*YOUR OBJECTIVE*
Filter the data for lines with the word "none" and copy those lines.

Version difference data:
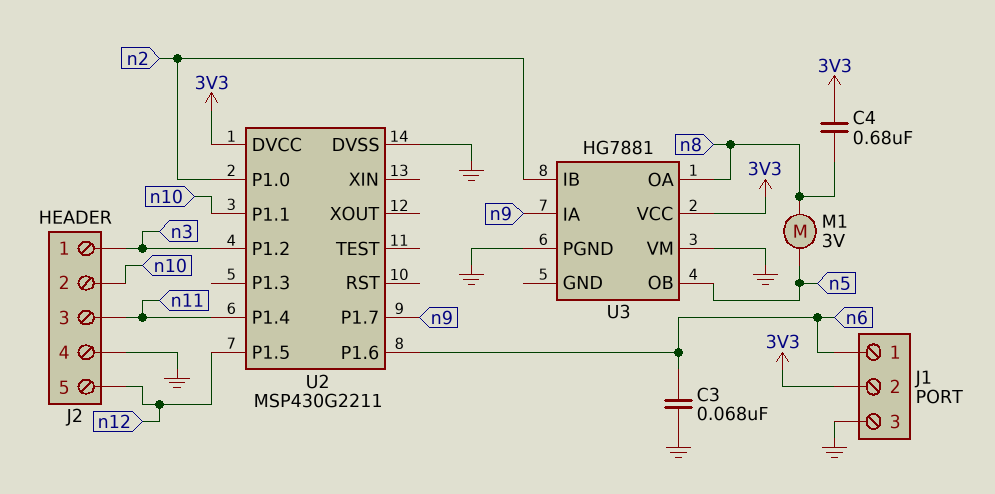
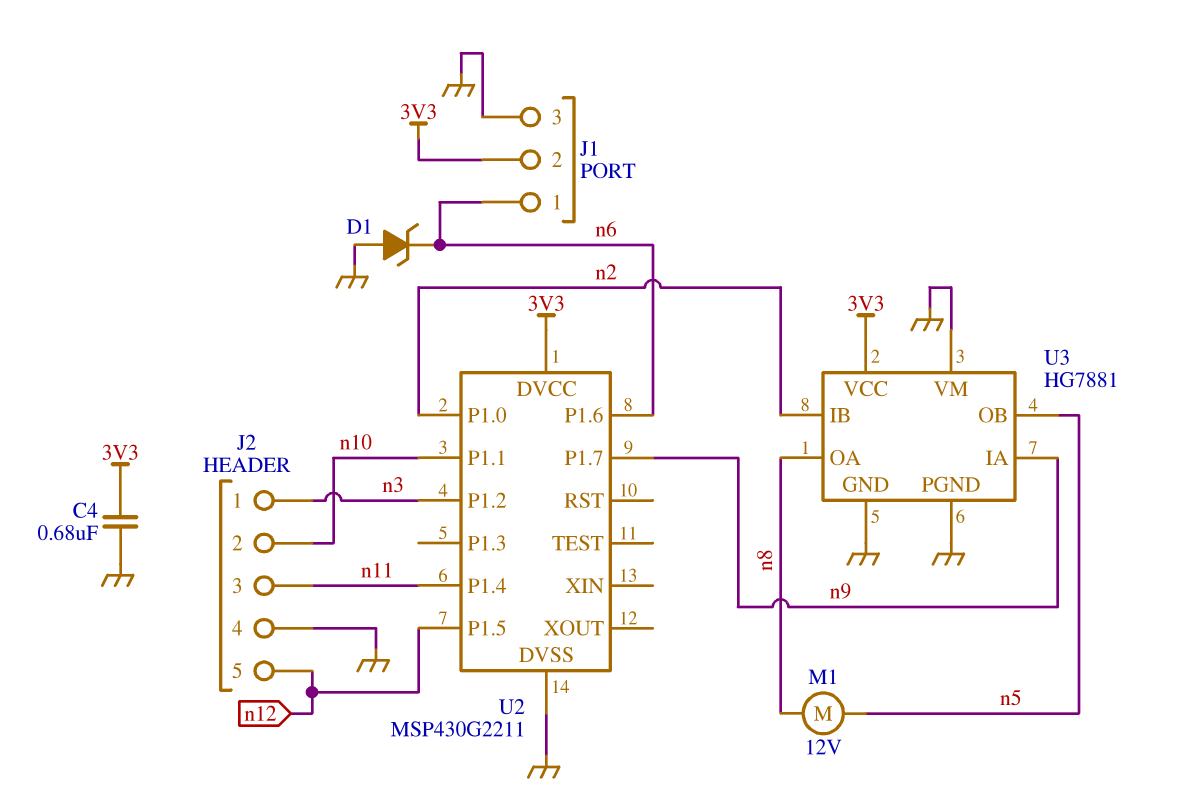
C3: 68nF (GND, n6) -> none
C4: 680nF (3V3, n8) -> 680nF (3V3, GND)
D1: none -> zener (A GND, K n6)
M1: motor 3V (n5, n8) -> motor 12V (n5, n8)
U3 pin GND: none -> GND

*OUTPUT OF THE TASK*
C3: 68nF (GND, n6) -> none
D1: none -> zener (A GND, K n6)
U3 pin GND: none -> GND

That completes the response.